# Exercise directions:
List every line in the entries below that contains the string "kern", matching case exactly.

# Excerpted records:

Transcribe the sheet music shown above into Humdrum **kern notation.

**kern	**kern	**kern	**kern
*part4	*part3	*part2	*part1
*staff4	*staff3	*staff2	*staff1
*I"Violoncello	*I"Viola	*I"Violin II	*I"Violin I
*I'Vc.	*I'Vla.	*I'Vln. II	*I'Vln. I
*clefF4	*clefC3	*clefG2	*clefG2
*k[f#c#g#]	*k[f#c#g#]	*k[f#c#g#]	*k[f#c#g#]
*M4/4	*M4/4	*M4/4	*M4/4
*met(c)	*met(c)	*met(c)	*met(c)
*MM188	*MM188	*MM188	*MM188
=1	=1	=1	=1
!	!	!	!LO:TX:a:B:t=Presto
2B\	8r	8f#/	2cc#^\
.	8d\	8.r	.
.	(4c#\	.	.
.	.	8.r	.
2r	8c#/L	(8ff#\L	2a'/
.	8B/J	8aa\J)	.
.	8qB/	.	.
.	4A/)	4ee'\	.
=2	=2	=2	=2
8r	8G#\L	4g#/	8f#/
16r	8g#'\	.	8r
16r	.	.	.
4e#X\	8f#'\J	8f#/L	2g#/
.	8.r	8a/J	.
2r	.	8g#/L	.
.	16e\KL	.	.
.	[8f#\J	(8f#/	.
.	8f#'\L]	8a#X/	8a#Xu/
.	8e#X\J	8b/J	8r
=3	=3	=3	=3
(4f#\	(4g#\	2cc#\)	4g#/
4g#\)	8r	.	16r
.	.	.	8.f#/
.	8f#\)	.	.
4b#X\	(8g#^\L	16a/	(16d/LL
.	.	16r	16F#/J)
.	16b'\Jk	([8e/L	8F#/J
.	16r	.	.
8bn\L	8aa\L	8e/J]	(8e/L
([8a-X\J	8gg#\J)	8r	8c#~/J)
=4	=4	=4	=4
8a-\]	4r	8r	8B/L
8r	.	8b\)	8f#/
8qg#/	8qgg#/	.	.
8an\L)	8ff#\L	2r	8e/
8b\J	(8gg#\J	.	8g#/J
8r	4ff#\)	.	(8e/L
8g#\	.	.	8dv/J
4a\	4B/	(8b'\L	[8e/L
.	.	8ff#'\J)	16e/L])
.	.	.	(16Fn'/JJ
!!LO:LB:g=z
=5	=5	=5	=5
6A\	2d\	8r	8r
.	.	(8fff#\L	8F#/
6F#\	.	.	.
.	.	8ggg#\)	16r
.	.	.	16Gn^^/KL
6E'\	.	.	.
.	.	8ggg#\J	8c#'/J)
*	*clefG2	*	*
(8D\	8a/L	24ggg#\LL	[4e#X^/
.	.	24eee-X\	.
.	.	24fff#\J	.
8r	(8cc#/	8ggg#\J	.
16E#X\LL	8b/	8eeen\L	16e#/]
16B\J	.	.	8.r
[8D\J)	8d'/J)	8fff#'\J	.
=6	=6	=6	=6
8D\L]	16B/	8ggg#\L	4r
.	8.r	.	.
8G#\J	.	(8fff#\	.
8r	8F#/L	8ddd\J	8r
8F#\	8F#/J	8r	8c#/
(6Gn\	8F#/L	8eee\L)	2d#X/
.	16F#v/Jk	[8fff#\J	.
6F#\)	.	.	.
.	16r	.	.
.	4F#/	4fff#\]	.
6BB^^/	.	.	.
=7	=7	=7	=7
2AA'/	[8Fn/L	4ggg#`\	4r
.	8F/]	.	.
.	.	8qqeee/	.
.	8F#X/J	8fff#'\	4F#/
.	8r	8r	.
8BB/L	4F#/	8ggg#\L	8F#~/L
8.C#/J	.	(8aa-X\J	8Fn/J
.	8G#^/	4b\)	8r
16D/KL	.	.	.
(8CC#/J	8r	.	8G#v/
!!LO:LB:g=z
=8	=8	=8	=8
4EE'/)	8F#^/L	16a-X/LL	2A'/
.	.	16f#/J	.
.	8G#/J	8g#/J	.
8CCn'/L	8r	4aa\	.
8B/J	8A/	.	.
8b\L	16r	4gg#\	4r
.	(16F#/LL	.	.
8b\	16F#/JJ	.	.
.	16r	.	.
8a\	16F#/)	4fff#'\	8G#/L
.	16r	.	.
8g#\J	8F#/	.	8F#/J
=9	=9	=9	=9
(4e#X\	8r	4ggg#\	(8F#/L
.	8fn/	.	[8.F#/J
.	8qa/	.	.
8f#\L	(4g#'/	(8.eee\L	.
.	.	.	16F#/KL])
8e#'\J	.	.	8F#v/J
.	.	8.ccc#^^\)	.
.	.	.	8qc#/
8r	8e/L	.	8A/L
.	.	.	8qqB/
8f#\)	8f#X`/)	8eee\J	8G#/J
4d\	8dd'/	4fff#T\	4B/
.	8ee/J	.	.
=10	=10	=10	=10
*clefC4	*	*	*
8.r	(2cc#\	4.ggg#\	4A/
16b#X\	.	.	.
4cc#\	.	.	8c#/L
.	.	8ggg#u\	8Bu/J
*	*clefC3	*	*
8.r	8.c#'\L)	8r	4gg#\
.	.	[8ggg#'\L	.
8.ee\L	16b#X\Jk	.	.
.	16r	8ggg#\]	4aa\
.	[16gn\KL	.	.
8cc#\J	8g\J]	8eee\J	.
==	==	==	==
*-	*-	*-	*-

# Solution to the exercise:
Transcribe the sheet music shown above into Humdrum **kern notation.
**kern	**kern	**kern	**kern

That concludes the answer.